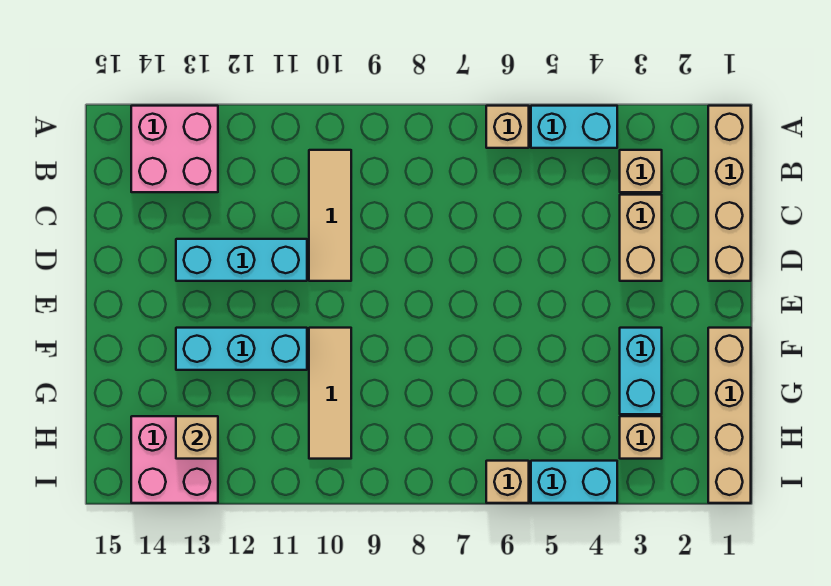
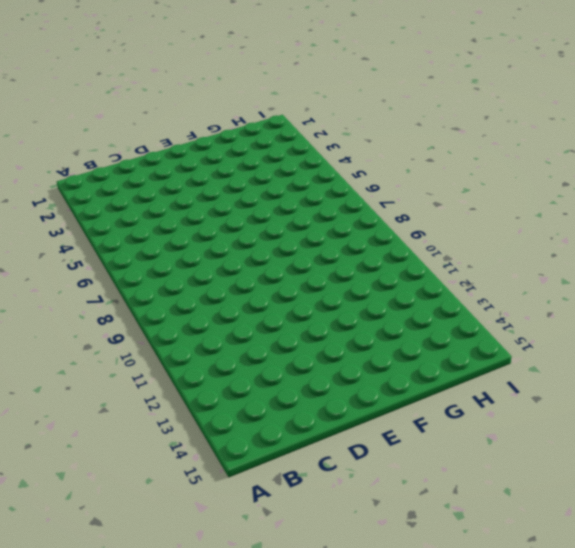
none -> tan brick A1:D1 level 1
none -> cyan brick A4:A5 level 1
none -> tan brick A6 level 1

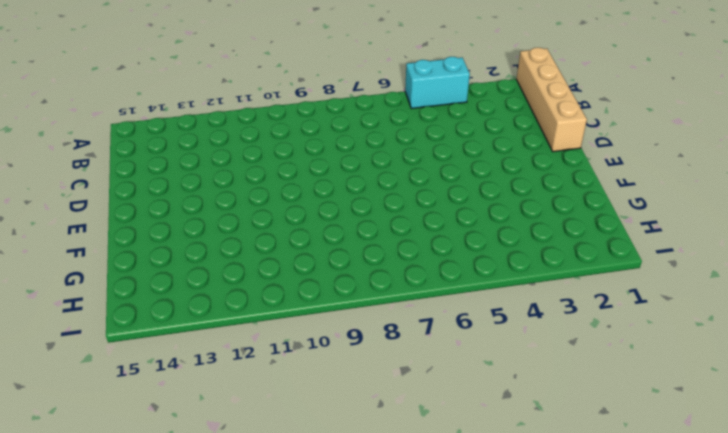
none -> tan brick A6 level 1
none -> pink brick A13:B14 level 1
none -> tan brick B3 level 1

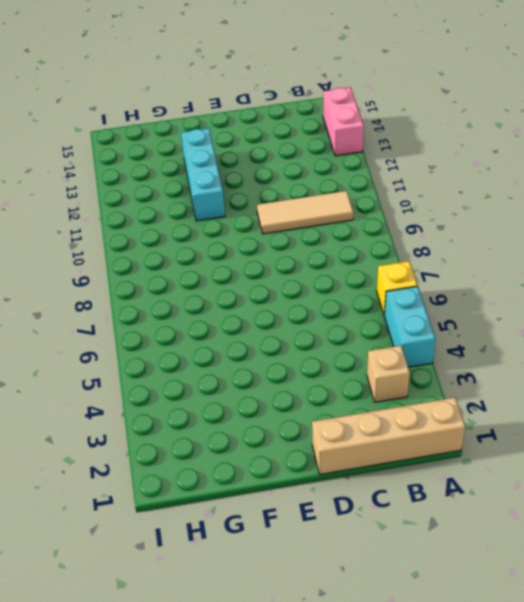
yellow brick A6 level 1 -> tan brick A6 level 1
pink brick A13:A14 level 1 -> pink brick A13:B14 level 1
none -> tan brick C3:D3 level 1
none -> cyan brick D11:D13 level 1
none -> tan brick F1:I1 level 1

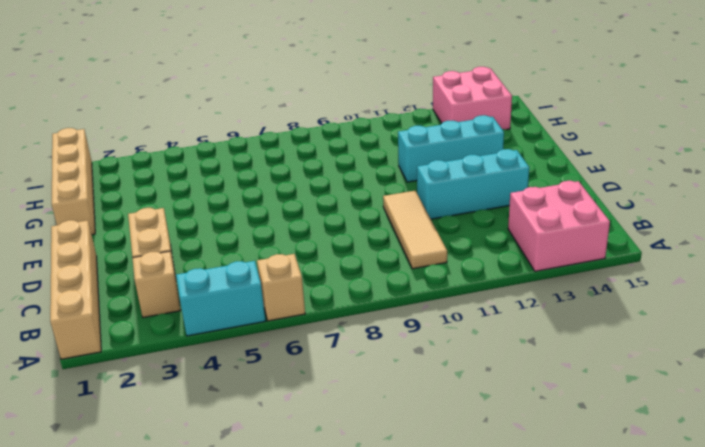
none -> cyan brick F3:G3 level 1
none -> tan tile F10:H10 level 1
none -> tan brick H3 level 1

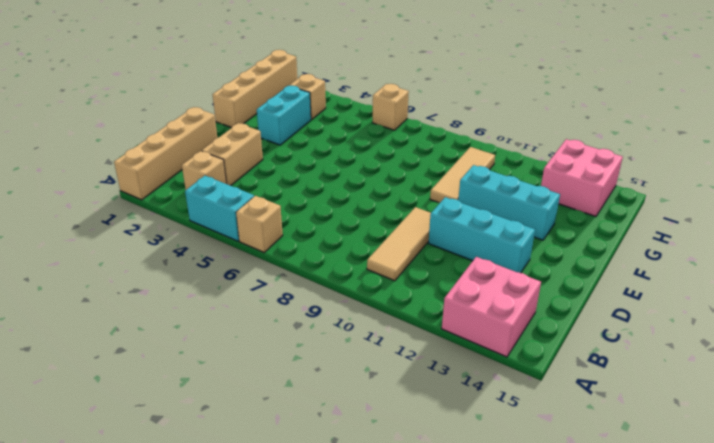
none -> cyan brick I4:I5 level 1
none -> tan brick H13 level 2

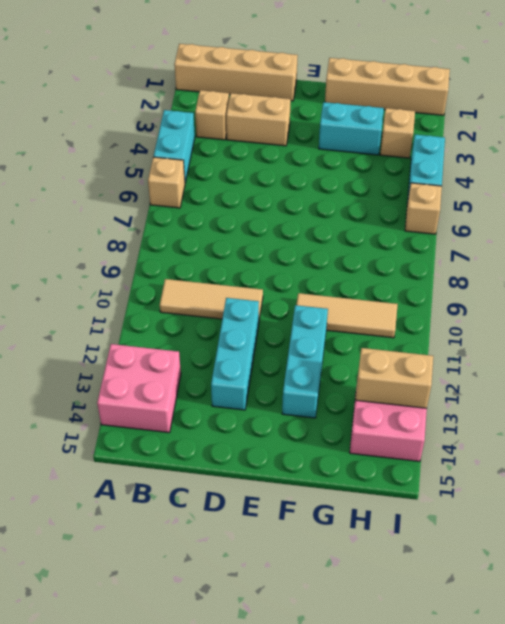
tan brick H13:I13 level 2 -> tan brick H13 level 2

----------

- ASSIGNED TASK:
An exact transcription is needed, covering the line with "pink brick A13:A14" and every line after it to the end of the entries, but not the pictures.

- OUTPUT BELOW:
pink brick A13:A14 level 1 -> pink brick A13:B14 level 1
none -> tan brick C3:D3 level 1
none -> cyan brick D11:D13 level 1
none -> tan brick F1:I1 level 1

none -> cyan brick F3:G3 level 1
none -> tan tile F10:H10 level 1
none -> tan brick H3 level 1

none -> cyan brick I4:I5 level 1
none -> tan brick H13 level 2

tan brick H13:I13 level 2 -> tan brick H13 level 2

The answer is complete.